== Data provided ==
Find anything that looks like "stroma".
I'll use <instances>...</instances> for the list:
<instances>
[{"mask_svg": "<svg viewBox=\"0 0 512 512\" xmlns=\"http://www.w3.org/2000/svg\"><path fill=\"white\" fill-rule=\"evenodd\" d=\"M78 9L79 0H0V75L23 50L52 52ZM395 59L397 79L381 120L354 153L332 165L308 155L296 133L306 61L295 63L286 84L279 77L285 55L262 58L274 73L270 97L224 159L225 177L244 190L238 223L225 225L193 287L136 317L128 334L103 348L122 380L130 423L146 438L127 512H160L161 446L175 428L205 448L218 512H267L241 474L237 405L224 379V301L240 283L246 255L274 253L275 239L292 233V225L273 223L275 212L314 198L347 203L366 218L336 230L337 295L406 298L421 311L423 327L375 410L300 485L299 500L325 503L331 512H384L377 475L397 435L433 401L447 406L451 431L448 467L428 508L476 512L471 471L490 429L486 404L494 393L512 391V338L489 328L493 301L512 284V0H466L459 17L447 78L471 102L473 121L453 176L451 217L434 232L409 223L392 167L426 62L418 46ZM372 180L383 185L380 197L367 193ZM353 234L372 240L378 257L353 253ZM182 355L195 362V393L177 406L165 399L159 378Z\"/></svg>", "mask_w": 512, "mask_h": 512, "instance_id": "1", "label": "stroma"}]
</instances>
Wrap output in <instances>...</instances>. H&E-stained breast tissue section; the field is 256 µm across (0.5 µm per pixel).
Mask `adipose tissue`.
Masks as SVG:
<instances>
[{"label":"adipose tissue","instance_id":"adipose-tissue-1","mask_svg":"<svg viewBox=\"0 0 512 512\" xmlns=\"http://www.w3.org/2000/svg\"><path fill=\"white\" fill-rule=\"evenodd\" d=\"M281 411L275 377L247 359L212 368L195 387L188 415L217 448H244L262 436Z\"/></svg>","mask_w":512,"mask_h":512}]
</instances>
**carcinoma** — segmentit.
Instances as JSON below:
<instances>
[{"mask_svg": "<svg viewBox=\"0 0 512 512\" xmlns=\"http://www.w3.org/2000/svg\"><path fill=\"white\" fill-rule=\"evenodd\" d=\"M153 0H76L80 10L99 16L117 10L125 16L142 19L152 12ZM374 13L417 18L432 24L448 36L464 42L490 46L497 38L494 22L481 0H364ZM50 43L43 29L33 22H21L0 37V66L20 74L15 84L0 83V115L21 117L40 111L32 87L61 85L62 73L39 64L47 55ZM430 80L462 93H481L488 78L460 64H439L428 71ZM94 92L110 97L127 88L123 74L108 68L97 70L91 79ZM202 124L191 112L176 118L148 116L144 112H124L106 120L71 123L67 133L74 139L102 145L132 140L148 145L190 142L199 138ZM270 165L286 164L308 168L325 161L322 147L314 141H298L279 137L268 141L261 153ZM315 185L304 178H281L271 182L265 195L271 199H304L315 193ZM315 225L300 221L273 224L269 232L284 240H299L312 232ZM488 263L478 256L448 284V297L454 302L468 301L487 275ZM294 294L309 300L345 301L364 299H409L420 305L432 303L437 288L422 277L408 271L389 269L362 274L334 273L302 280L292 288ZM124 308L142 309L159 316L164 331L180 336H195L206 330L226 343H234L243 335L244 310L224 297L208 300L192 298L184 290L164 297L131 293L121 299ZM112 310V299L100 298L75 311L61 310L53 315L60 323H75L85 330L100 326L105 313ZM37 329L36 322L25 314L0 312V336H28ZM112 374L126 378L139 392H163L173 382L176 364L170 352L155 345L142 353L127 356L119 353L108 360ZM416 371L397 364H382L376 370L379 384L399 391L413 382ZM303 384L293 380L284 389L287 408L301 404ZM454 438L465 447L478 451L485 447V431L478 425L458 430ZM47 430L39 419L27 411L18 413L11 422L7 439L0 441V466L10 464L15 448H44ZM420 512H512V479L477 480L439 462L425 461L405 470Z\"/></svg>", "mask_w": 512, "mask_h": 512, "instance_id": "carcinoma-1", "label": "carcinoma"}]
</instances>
===
What needs to be done: Copy out every line of the data that includes "tissue".

Task output:
Wrap output in <instances>...</instances>. H&E-stained breast tissue section; the field is 256 µm across (0.5 µm per pixel).
Mask `adipose tissue`.
[{"label":"adipose tissue","instance_id":"adipose-tissue-1","mask_svg":"<svg viewBox=\"0 0 512 512\" xmlns=\"http://www.w3.org/2000/svg\"><path fill=\"white\" fill-rule=\"evenodd\" d=\"M281 411L275 377L247 359L212 368L195 387L188 415L217 448H244L262 436Z\"/></svg>","mask_w":512,"mask_h":512}]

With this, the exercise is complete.